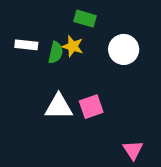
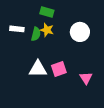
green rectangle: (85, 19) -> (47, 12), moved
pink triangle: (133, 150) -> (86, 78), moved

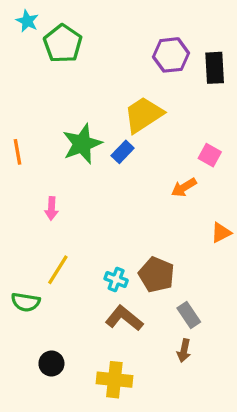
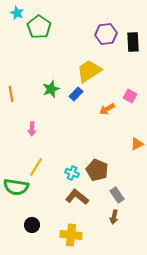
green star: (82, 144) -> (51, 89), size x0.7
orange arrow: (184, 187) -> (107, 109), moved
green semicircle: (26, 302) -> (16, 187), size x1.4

...

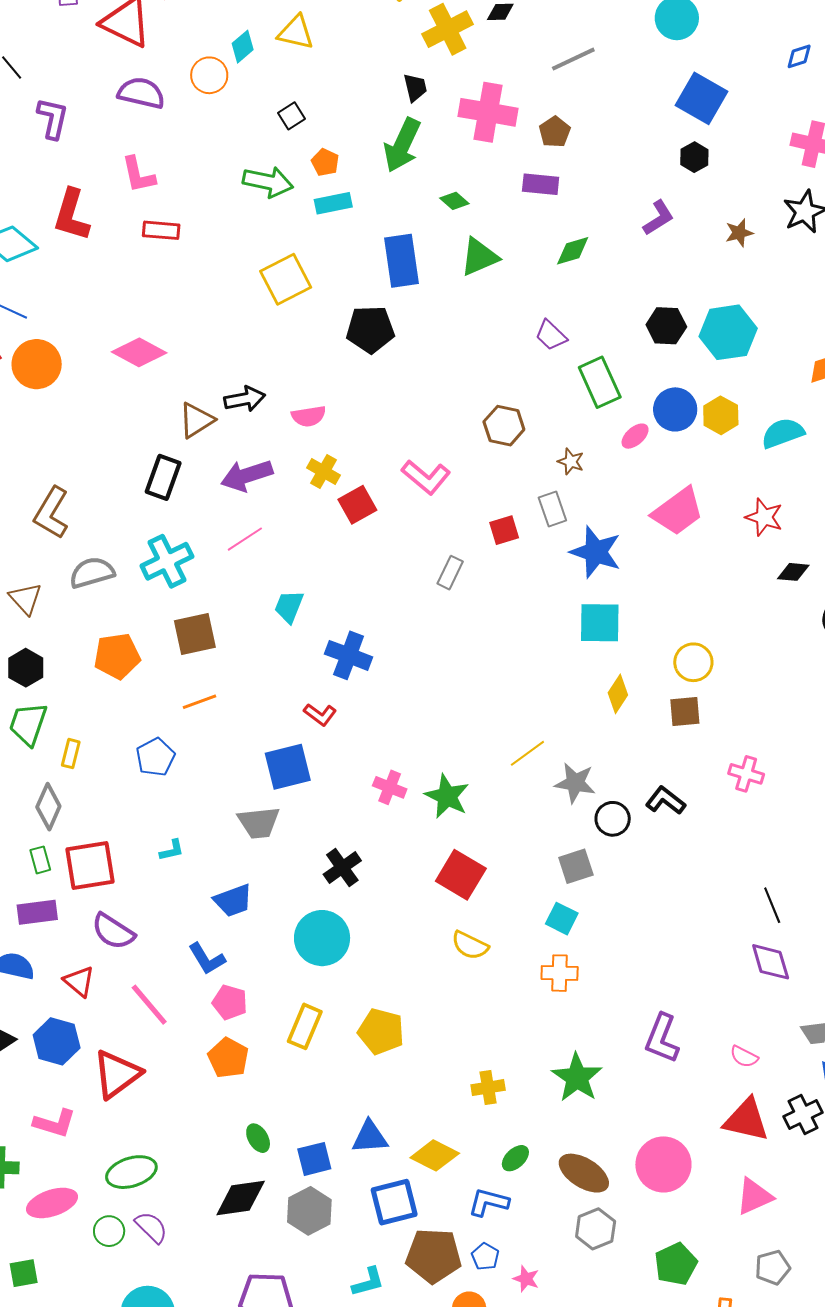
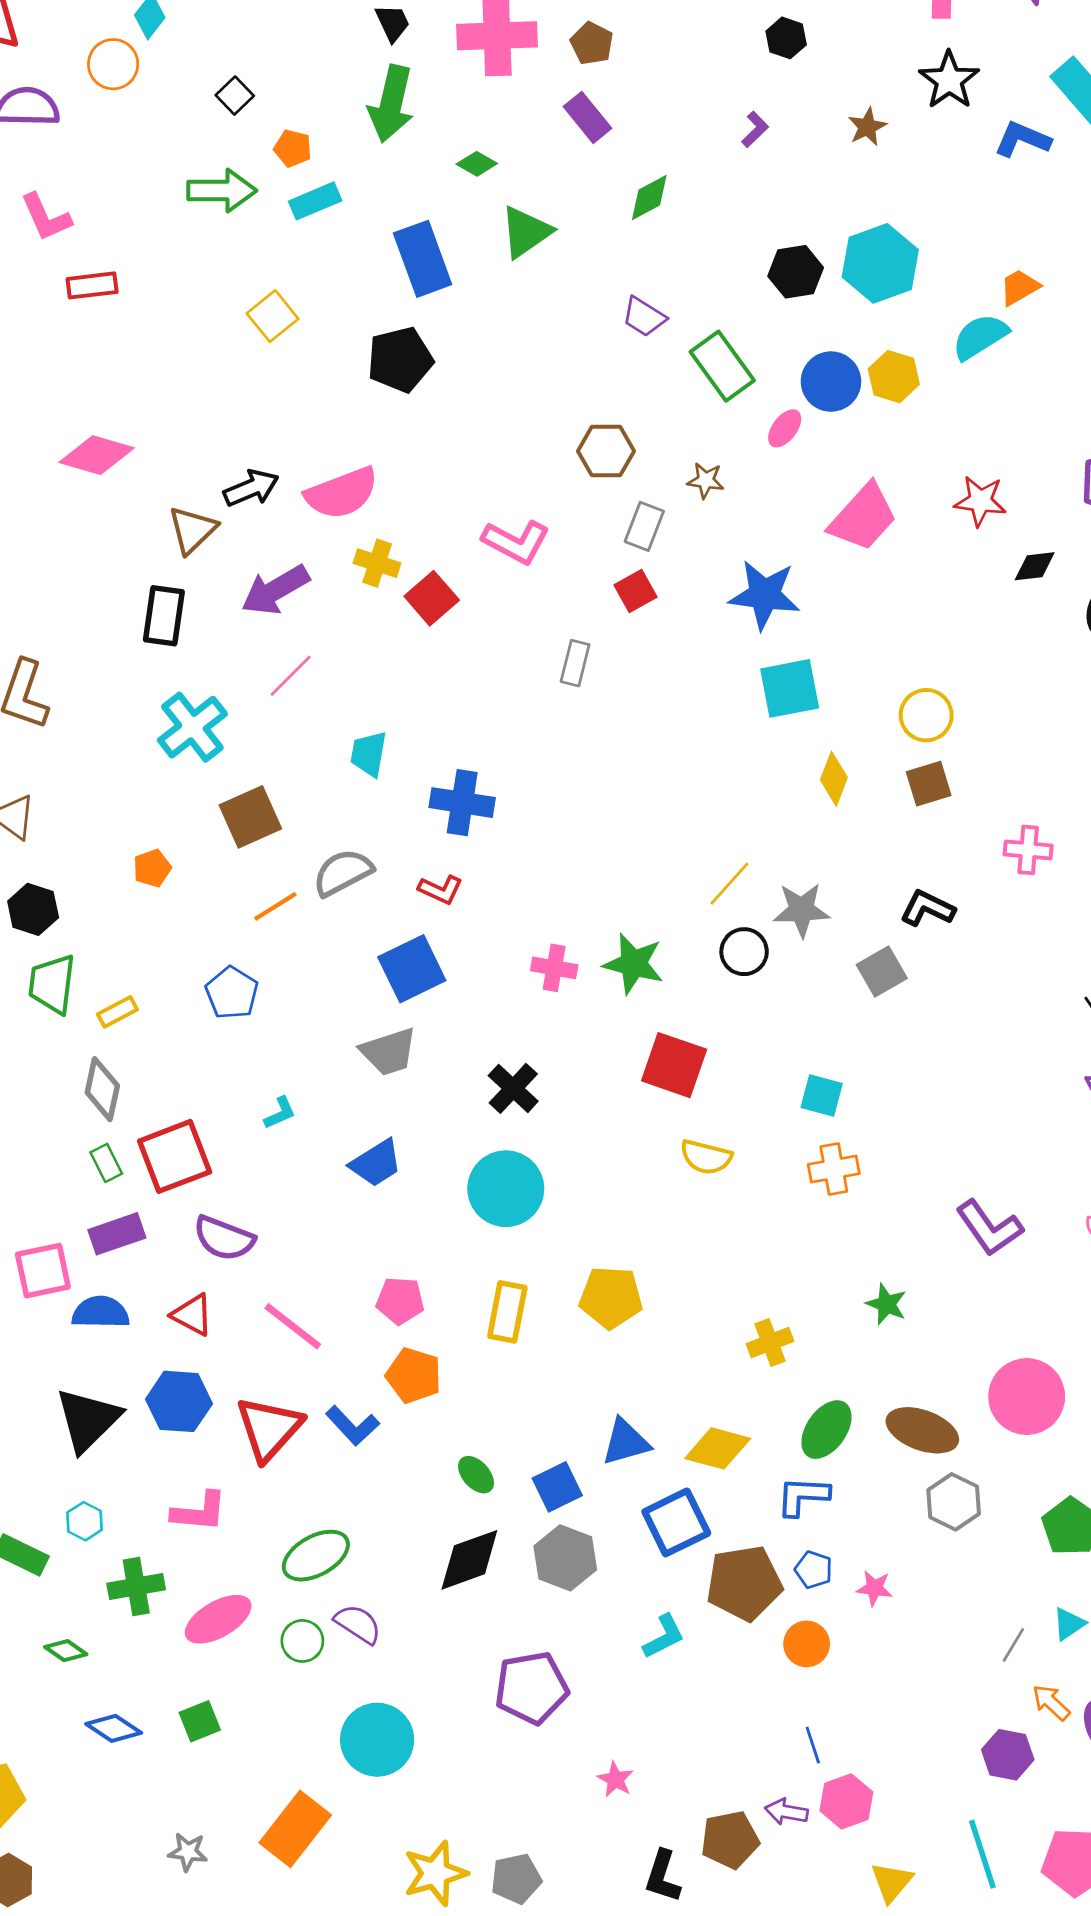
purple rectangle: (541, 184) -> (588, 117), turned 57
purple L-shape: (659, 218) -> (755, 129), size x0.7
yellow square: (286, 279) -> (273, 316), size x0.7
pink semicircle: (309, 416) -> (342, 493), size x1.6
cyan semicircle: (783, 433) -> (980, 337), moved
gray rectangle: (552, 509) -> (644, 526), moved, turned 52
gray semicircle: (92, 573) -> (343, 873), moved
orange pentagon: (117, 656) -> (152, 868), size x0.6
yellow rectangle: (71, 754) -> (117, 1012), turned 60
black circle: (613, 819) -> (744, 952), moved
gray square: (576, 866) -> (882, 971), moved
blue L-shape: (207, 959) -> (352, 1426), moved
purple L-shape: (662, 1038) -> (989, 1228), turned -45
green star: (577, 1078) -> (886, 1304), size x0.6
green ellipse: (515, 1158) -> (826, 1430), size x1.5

◆ **ACTION ITEM**
Would you filter the entries above and keep each line that has the word "moved"?

◆ **EXERCISE ANSWER**
green rectangle: (85, 19) -> (47, 12), moved
pink triangle: (133, 150) -> (86, 78), moved
orange arrow: (184, 187) -> (107, 109), moved
cyan semicircle: (783, 433) -> (980, 337), moved
gray rectangle: (552, 509) -> (644, 526), moved, turned 52
gray semicircle: (92, 573) -> (343, 873), moved
black circle: (613, 819) -> (744, 952), moved
gray square: (576, 866) -> (882, 971), moved
blue L-shape: (207, 959) -> (352, 1426), moved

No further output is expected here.